What is needed is an exact copy of the lines from the one containing "(445, 135) = (202, 387): blue" through the last line of the records, with no pictures.

##### Supplied material

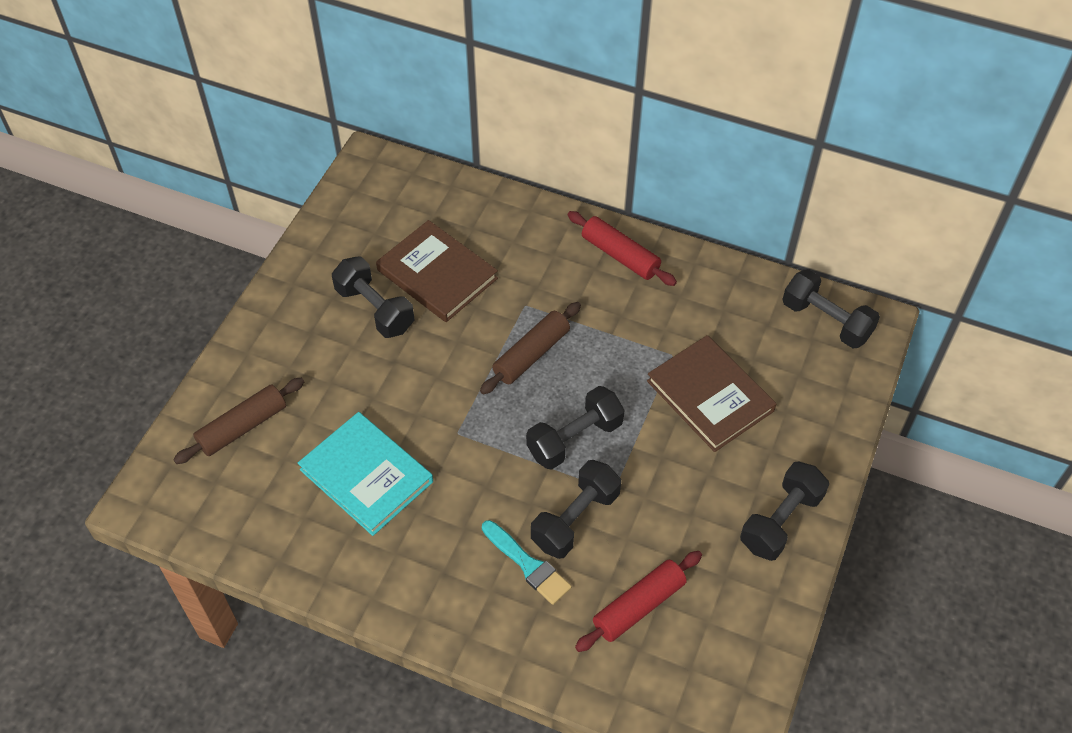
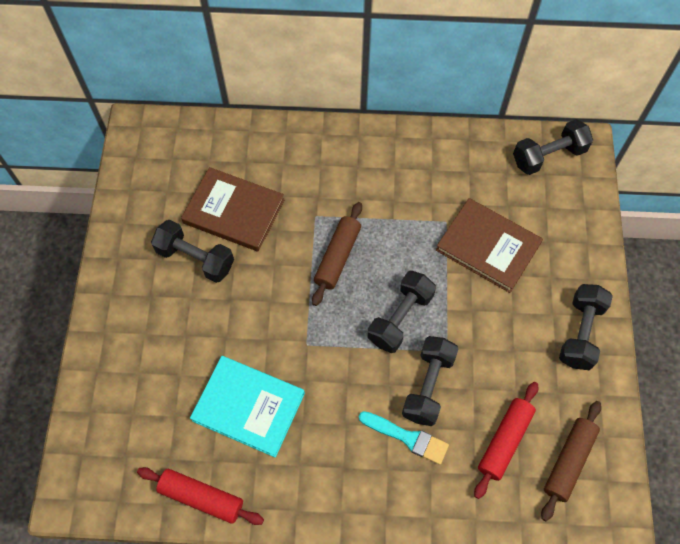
camera: 20 degrees left, 10 degrees up
(242, 427) = (128, 399): brown rolling pin -> brown rolling pin (568, 461)
(620, 255) = (372, 149): red rolling pin -> red rolling pin (201, 497)
(826, 321) = (548, 156): black dumbbell -> black dumbbell turned 45 degrees counterclockwise

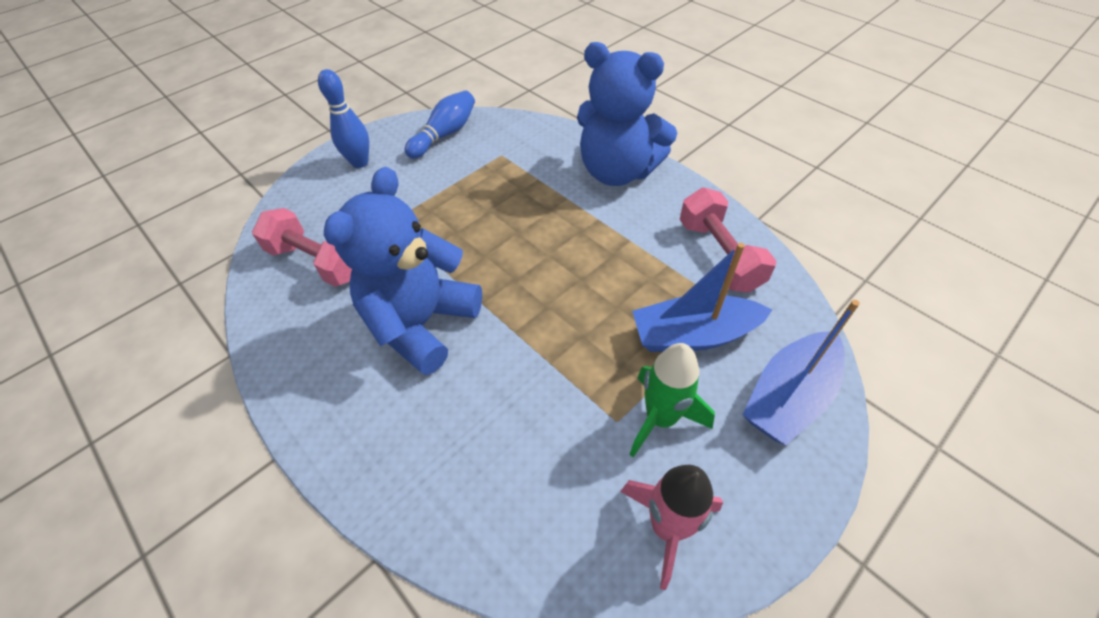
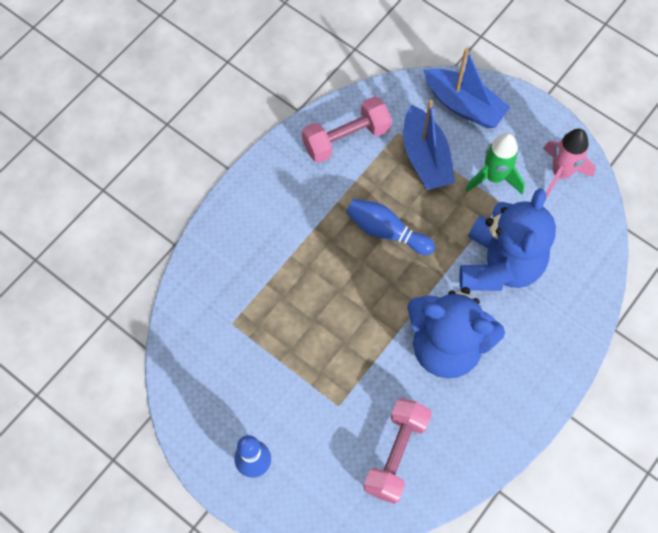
camera: 100 degrees left, 15 degrees up
(445, 135) = (202, 387): blue bowling pin -> blue bowling pin (386, 231)
(617, 171) = (250, 216): blue teddy bear -> blue teddy bear (499, 265)

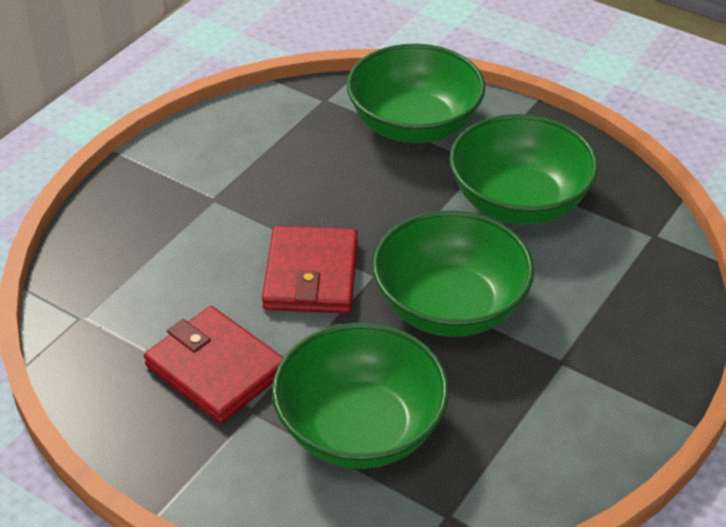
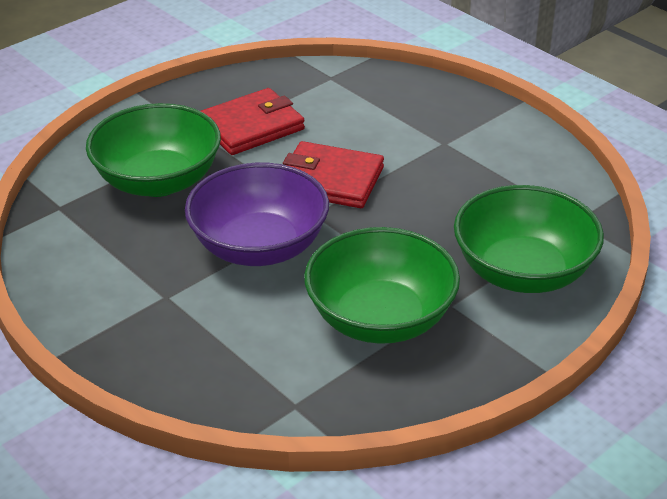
camera: 105 degrees right, 5 degrees down
(450, 307) = (259, 247): green bowl -> purple bowl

##########

→ **Response**:
(445, 135) = (202, 387): blue bowling pin -> blue bowling pin (386, 231)
(617, 171) = (250, 216): blue teddy bear -> blue teddy bear (499, 265)

camera: 105 degrees right, 5 degrees down
(450, 307) = (259, 247): green bowl -> purple bowl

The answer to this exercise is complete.